** BEGIN INFORMATION SHOWN **

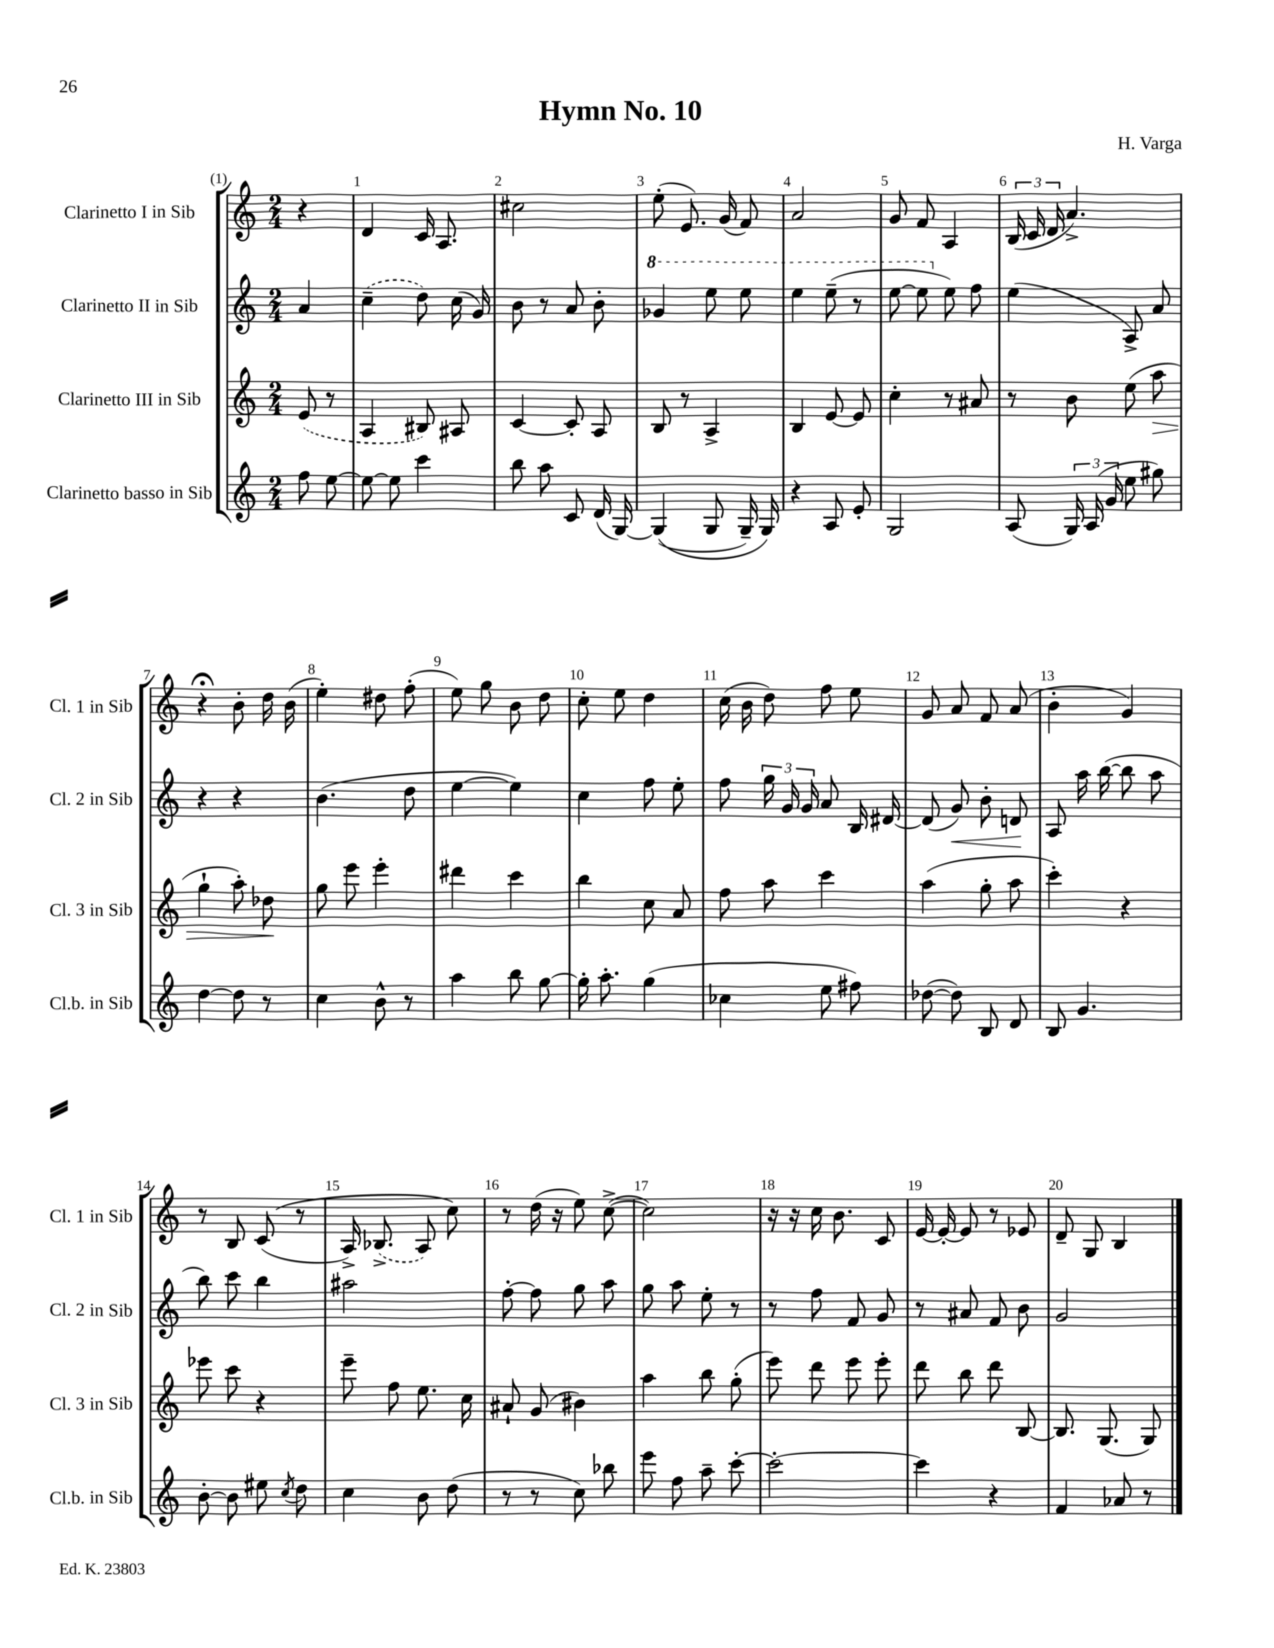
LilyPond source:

\header { title = "Hymn No. 10" composer = "H. Varga" }
<<
\new StaffGroup <<
\new Staff = "s0" \with { instrumentName = "Clarinetto I in Sib" shortInstrumentName = "Cl. 1 in Sib" } {
    \clef treble \key c \major \numericTimeSignature \time 2/4 \partial 4
    \autoBeamOff r4 |
    d'4 c'16 a8. |
    cis''2 |
    e''8-.( e'8.) g'16( f'8) |
    a'2 |
    g'8 f'8 a4 |
    \tuplet 3/2 { b16( c'16 d'16 } a'4.->) |
    r4\fermata b'8-. d''16 b'16( |
    e''4-.) dis''8 f''8-.( |
    e''8) g''8 b'8 d''8 |
    c''8-. e''8 d''4 |
    c''16( b'16 d''8) f''8 e''8 |
    g'8 a'8 f'8 a'8( |
    b'4-. g'4) |
    r8 b8 c'8(\( r8 |
    a16->) \once \slurDashed bes8.->( a8) c''8\) |
    r8 d''16( r16 e''8) c''8~->( |
    c''2) |
    r16 r16 c''16 b'8. c'8 |
    e'16~ e'16~-. e'8 r8 ees'8 |
    d'8-- g8 b4 \bar "|." |
}
\new Staff = "s1" \with { instrumentName = "Clarinetto II in Sib" shortInstrumentName = "Cl. 2 in Sib" } {
    \clef treble \key c \major \numericTimeSignature \time 2/4 \partial 4
    \autoBeamOff a'4 |
    \once \slurDashed c''4--( d''8) c''16( g'16) |
    b'8 r8 a'8 b'8-. |
    \ottava #1 ges''4 e'''8 e'''8 |
    e'''4 e'''8--( r8 |
    e'''8~ e'''8 \ottava #0 e''8) f''8 |
    e''4( a8->) a'8 |
    r4 r4 |
    b'4.( d''8 |
    e''4~ e''4) |
    c''4 f''8 e''8-. |
    f''8 \tuplet 3/2 { g''16 g'16 g'16 } a'8 b16 dis'16~ |
    dis'8( g'8\<) b'8-. d'8\! |
    a8 a''16 b''16~( b''8 a''8 |
    b''8) c'''8 b''4 |
    ais''2 |
    f''8~-. f''8 g''8 a''8 |
    g''8 a''8 e''8-. r8 |
    r8 f''8 f'8 g'8 |
    r8 ais'8 f'8 b'8 |
    g'2 \bar "|." |
}
\new Staff = "s2" \with { instrumentName = "Clarinetto III in Sib" shortInstrumentName = "Cl. 3 in Sib" } {
    \clef treble \key c \major \numericTimeSignature \time 2/4 \partial 4
    \autoBeamOff \once \slurDashed e'8( r8 |
    a4 bis8) ais8 |
    c'4~ c'8-. a8 |
    b8 r8 a4-> |
    b4 e'8~ e'8 |
    c''4-. r8 ais'8 |
    r8 b'8 e''8( a''8\> |
    g''4-! a''8-.) des''8\! |
    g''8 e'''8 e'''4-. |
    dis'''4 c'''4 |
    b''4 c''8 a'8 |
    f''8 a''8 c'''4 |
    a''4( g''8-. a''8 |
    c'''4-.) r4 |
    ees'''8 c'''8 r4 |
    e'''8-- f''8 e''8. c''16 |
    ais'8-! g'8( bis'4) |
    a''4 b''8 g''8-.( |
    e'''8) d'''8 e'''8 e'''8-. |
    d'''8 b''8 d'''8 b8~ |
    b8. g8.( g8) \bar "|." |
}
\new Staff = "s3" \with { instrumentName = "Clarinetto basso in Sib" shortInstrumentName = "Cl.b. in Sib" } {
    \clef treble \key c \major \numericTimeSignature \time 2/4 \partial 4
    \autoBeamOff f''8 e''8~ |
    e''8~ e''8 c'''4 |
    b''8 a''8 c'8 d'16( g16~) |
    g4(\( g8 g16--) g16\) |
    r4 a8 e'8-. |
    g2 |
    a8( \tuplet 3/2 { g16) a16( g'16 } e''8 gis''8) |
    d''4~ d''8 r8 |
    c''4 b'8-^ r8 |
    a''4 b''8 g''8~ |
    g''16-. a''8.-. g''4( |
    ces''4 e''8 fis''8) |
    des''8~( des''8) b8 d'8 |
    b8 g'4. |
    b'8~-. b'8 eis''8 \acciaccatura { c''8 } d''8 |
    c''4 b'8 d''8( |
    r8 r8 c''8) bes''8 |
    e'''8 f''8 a''8-- c'''8~-. |
    c'''2~-. |
    c'''4 r4 |
    f'4 aes'8 r8 \bar "|." |
}
>>
>>
\layout { \context { \Score \override BarNumber.break-visibility = ##(#f #t #t) barNumberVisibility = #all-bar-numbers-visible } }
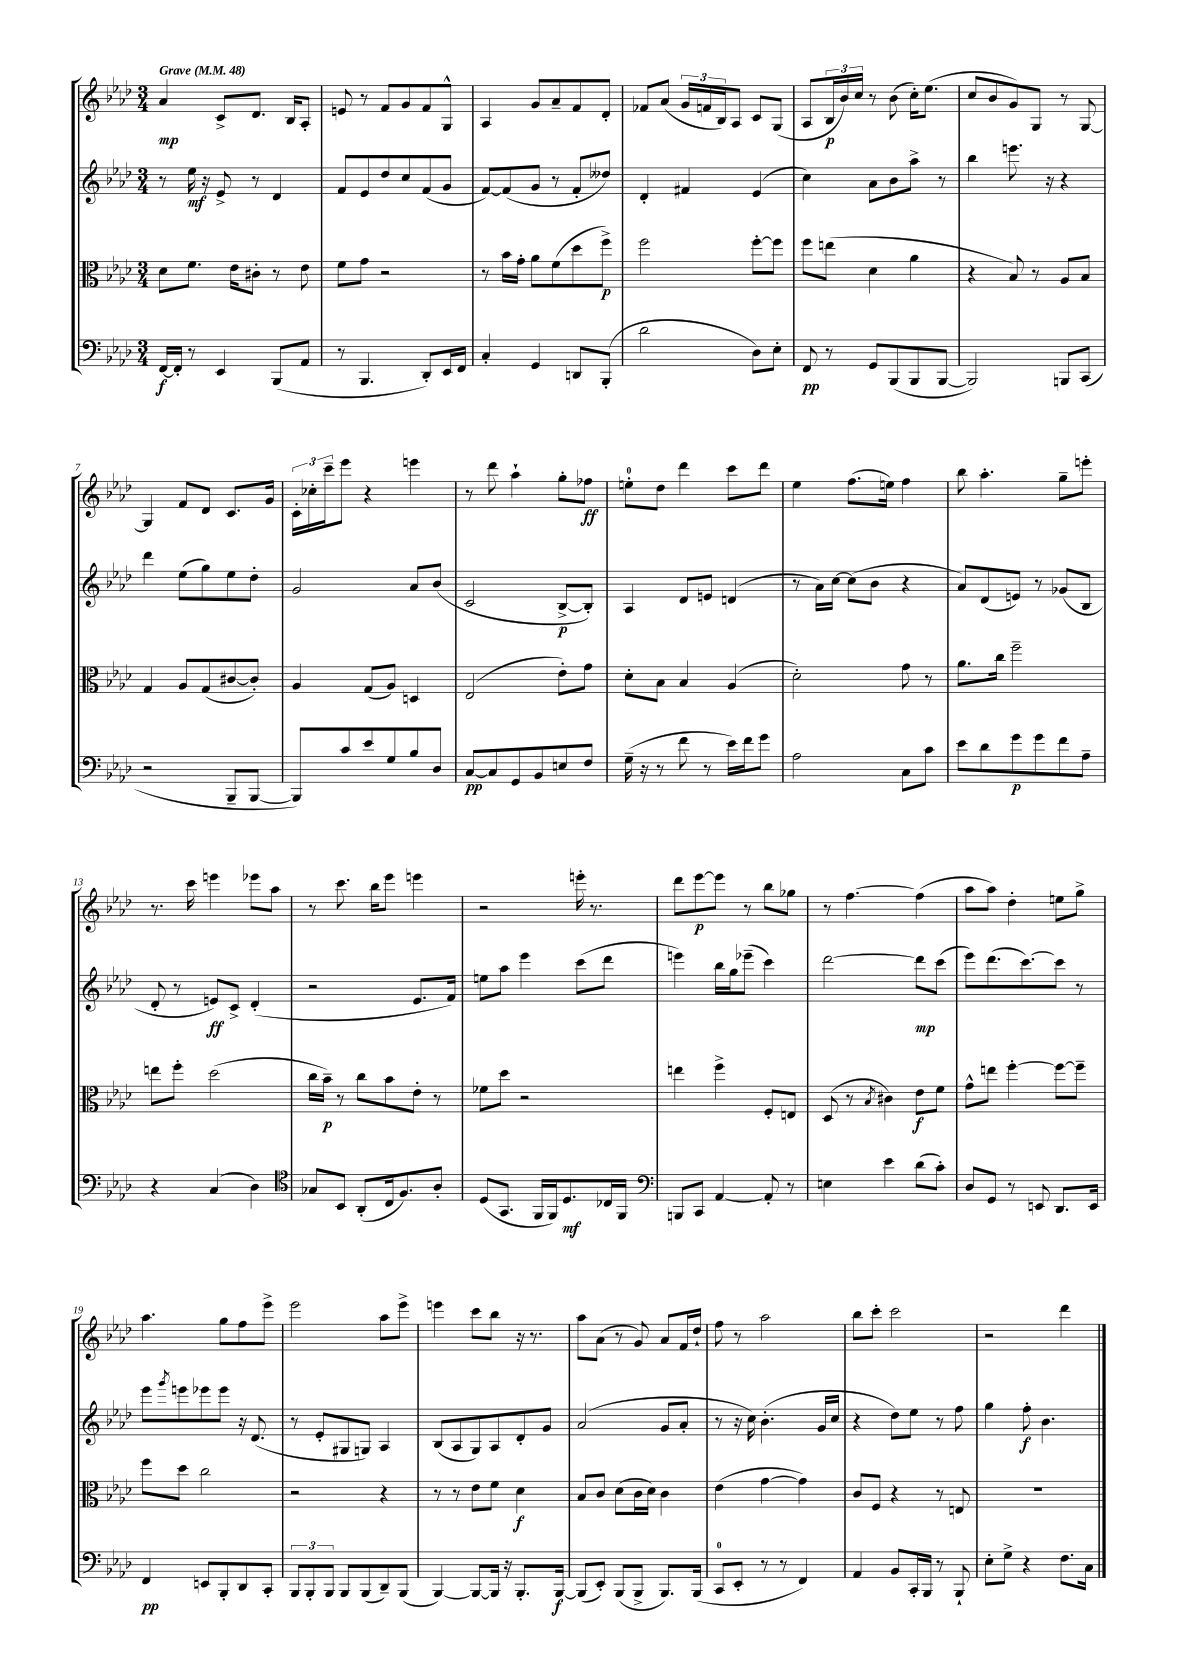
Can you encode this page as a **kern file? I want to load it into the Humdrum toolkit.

**kern	**kern	**kern	**kern
*staff4	*staff3	*staff2	*staff1
*clefF4	*clefC3	*clefG2	*clefG2
*k[b-e-a-d-]	*k[b-e-a-d-]	*k[b-e-a-d-]	*k[b-e-a-d-]
*M3/4	*M3/4	*M3/4	*M3/4
*MM48	*MM48	*MM48	*MM48
[16FF/LL	8d-\L	8r	4a-/
16FF'/]JJ	.	.	.
8r	8.f\J	16ee-\	.
.	.	16r	.
4EE-/	.	8e-^/	8c^/L
.	16e-\LK	.	.
.	8c#'\J	8r	8.d-/J
(8BBB-/L	8r	4d-/	.
.	.	.	16B-/LK
8AA-/J	8e-\	.	8A-'/J
=	=	=	=
8r	8f\L	8f/L	8e/
4.BBB-/	8g\J	8e-/	8r
.	2r	8dd-/	8f/L
.	.	8cc/	8g/
8DD-'/L)	.	(8f/	8f/
16EE-/L	.	8g/J	8G^^/J
16FF/JJ	.	.	.
=	=	=	=
4C'/	8r	[8f/L)	4A-/
.	16b-\LL	(8f/]	.
.	16g'\JJ	.	.
4GG/	8a-\L	8g/J	8g/L
.	(8f\	8r	8a-~/
8DD/L	8dd-\	8f'/L	8f/
(8BBB-'/J	8ff^\J)	8dd--/J)	8d-'/J
=	=	=	=
2d-\	2ff\	4d-'/	8f-/L
.	.	.	(8a-/J
.	.	4f#/	24g/LL
.	.	.	24f/
.	.	.	24B-/J)
.	.	.	8A-/J
8D-\L)	[8ff'\L	(4e-/	8c/L
8E-'\J	8ff\]J	.	(8G/J
=	=	=	=
8FF/	8ff\L	4cc\)	8A-/L
8r	(8ee\J	.	24B-/L
.	.	.	24b-/)
.	.	.	24cc/JJ
8GG/L	4d-\	8a-\L	8r
(8BBB-/	.	8b-\	(8b-\
8BBB-/	4a-\	8aa-^\J	16cc'\LK)
.	.	.	(8.ee-\J
[8BBB-/J	.	8r	.
=	=	=	=
2BBB-/])	4r	4bb-\	8cc/L
.	.	.	8b-/
.	8B-/)	8.eee\	8g/)
.	8r	.	8G/J
.	.	16r	.
8BBB/L	8A-/L	4r	8r
(8CC/J	8B-/J	.	[8G/
=	=	=	=
2r	4G/	4ddd-\	4G/]
.	8A-/L	(8ee-\L	8f/L
.	(8G/	8gg\)	8d-/J
8BBB-~/L	[8c#/	8ee-\	8.c/L
[8BBB-/J	8c#'/]J)	8dd-'\J	.
.	.	.	16g/Jk
=	=	=	=
8BBB-/]L)	4A-/	2g/	24c'\LL
.	.	.	24cc-'\
.	.	.	24ccc~\J
8c/	.	.	8eee-\J
8e-/	(8G/L	.	4r
8G/	8A-/J)	.	.
8B-/	4D/	8a-/L	4eee\
8D-/J	.	(8b-/J	.
=	=	=	=
[8C/L	(2E-/	2c/	8r
8C/]	.	.	8ddd-\
8GG/	.	.	4aa-`\
8BB-/	.	.	.
8E/	8e-'\L)	[8B-^/L	8gg'\L
8F/J	8g\J	8B-'/]J)	8ff-\J
=	=	=	=
(16G~\	8d-'\L	4A-/	8ee'\L
16r	.	.	.
8r	8B-\J	.	8dd-\J
8f\	4B-/	8d-/L	4ddd-\
8r	.	8e/J	.
16e-\LL)	(4A-/	(4d/	8ccc\L
16f\J	.	.	.
8g\J	.	.	8ddd-\J
=	=	=	=
2A-\	2d-'\)	8r	4ee-\
.	.	16a-\LL)	.
.	.	[16cc\JJ	.
.	.	(8cc\]L	(8.ff\L
.	.	8b-\J	.
.	.	.	16ee\Jk)
8C\L	8g\	4r	4ff\
8c\J	8r	.	.
=	=	=	=
8e-\L	8.a-\L	8a-/L)	8bb-\
8d-\	.	(8d-/	4.aa-'\
.	16cc\Jk	.	.
8g\	2ff~\	8e/J)	.
8g\	.	8r	.
8f\	.	(8g-/L	8gg~\L
8A-~\J	.	8B-/J	8eee'\J
=	=	=	=
4r	8ee\L	8d-'/	8.r
.	8ff'\J	8r	.
.	.	.	16ccc\
(4C/	(2dd-\	8e/L)	4eee\
.	.	8c^/J	.
4D-\)	.	(4d-'/	8eee-\L
.	.	.	8aa-\J
=	=	=	=
*clefC4	*	*	*
8G-/L	16cc\LL	2r	8r
.	16b-~\JJ)	.	.
8BB-/J	8r	.	8.ccc\
(8AA-'/L	8cc\L	.	.
.	.	.	16bb-\LK
16C/k	8b-\	.	8eee-\J
8.F/)	.	.	.
.	8e-'\J	8.e-/L	4eee\
8A-'/J	8r	.	.
.	.	16f/Jk)	.
=	=	=	=
(8D-/L	8f-\L	8ee\L	2r
8.GG/J	8dd-\J	8aa-\J	.
.	2r	4eee-\	.
16FF/LL	.	.	.
16FF/J)	.	.	.
8.D-/	.	.	.
.	.	(8ccc\L	16eee'\
.	.	.	8.r
16C-/L	.	8ddd-\J	.
16FF/JJ	.	.	.
=	=	=	=
*clefF4	*	*	*
8BBB/L	4ee\	4eee\)	8ddd-\L
8CC/J	.	.	[8eee-\
[4AA-/	4ff^\	16bb-\LL	8eee-\]J
.	.	16gg\J	.
.	.	(8eee-~\J	8r
8AA-'/]	8F'/L	4ccc\)	8bb-\L
8r	8E/J	.	8gg-\J
=	=	=	=
4E\	(8D-/	[2ddd-\	8r
.	8r	.	[4.ff\
.	8qB-/	.	.
4e-\	4c#\)	.	.
(8d-\L	8e-\L	8ddd-\]L	(4ff\]
8c'\J)	8f\J	(8ccc\J	.
=	=	=	=
8D-/L	8g^^\L	8eee-\L)	8aa-\L
8GG/J	8ee\J	(8.ddd-\	8aa-\J)
8r	[4ff'\	.	4dd-'\
.	.	[8.ccc\)	.
8EE/	.	.	.
8.DD-/L	8ff\_L	8ccc\]J	8ee\L
.	8ff~\]J	8r	8gg^\J
16EE/Jk	.	.	.
=	=	=	=
4FF/	8ff\L	8eee-\L	4.aa-\
.	.	8qggg/	.
.	8dd-\J	8eee\	.
8EE/L	2cc\	8eee-\	.
8BBB-'/	.	8eee-\J	8gg\L
8DD-/	.	16r	8ff\
.	.	(8.d-/	.
8CC'/J	.	.	8eee-^\J
=	=	=	=
12BBB-/L	2r	8r	2eee-\
12BBB-'/	.	.	.
.	.	8e-'/L	.
12BBB-/J	.	.	.
8BBB-/L	.	8G#/	.
(8BBB-/	.	8G/J)	.
8DD-~/)	4r	4A-/	8aa-\L
(8BBB-/J	.	.	8eee-^\J
=	=	=	=
[4BBB-/)	8r	(8B-/L	4eee\
.	8r	8A-/	.
8BBB-/_L	8e-\L	8G/)	8ccc\L
16BBB-/]Jk	8f\J	8A-/	8bb-\J
16r	.	.	.
8.BBB-'/L	4d-\	8d-'/	16r
.	.	.	8.r
.	.	8g/J	.
[16BBB-/Jk	.	.	.
=	=	=	=
(8BBB-/]L	8B-/L	(2a-/	8aa-\L
8EE-'/J)	8c/J	.	(8a-\J
(8BBB-/L	(8d-\L	.	8r
8BBB-^/J	16c\L	.	8g/)
.	16d-\JJ)	.	.
8.BBB-/L)	4c\	8g/L	8a-/L
.	.	8a-'/J	16f/L
(16BBB-/Jk	.	.	16dd-`/JJ
=	=	=	=
8CC/L	(4e-\	8r	8ff\
8EE-'/J	.	16r	8r
.	.	16cc\)	.
8r	[4g\	(4.b-'\	2aa-\
8r	.	.	.
4FF/)	4g\])	.	.
.	.	16g/LL	.
.	.	16cc/JJ	.
=	=	=	=
4AA-/	8c/L	4r	8bb-\L
.	8F/J	.	8ccc'\J
8BB-/L	4r	8dd-\L)	2ccc\
16CC'/L	.	8ee-\J	.
16BBB-/JJ	.	.	.
8r	8r	8r	.
8BBB-`/	8E/	8ff\	.
=	=	=	=
8E-'\L	2.r	4gg\	2r
8G^\J	.	.	.
4r	.	8ff'\	.
.	.	4.b-\	.
8.F\L	.	.	4ddd-\
16C\Jk	.	.	.
==	==	==	==
*-	*-	*-	*-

** END INFORMATION SHOWN **

Please list every line of the records above that contains the string "Clarinetto".

WRITTEN RESPONSE –
\new Staff = "s0" \with { instrumentName = "Clarinetto I in Sib" shortInstrumentName = "Cl. 1 in Sib" } {
\new Staff = "s1" \with { instrumentName = "Clarinetto II in Sib" shortInstrumentName = "Cl. 2 in Sib" } {
\new Staff = "s2" \with { instrumentName = "Clarinetto III in Sib" shortInstrumentName = "Cl. 3 in Sib" } {
\new Staff = "s3" \with { instrumentName = "Clarinetto basso in Sib" shortInstrumentName = "Cl.b. in Sib" } {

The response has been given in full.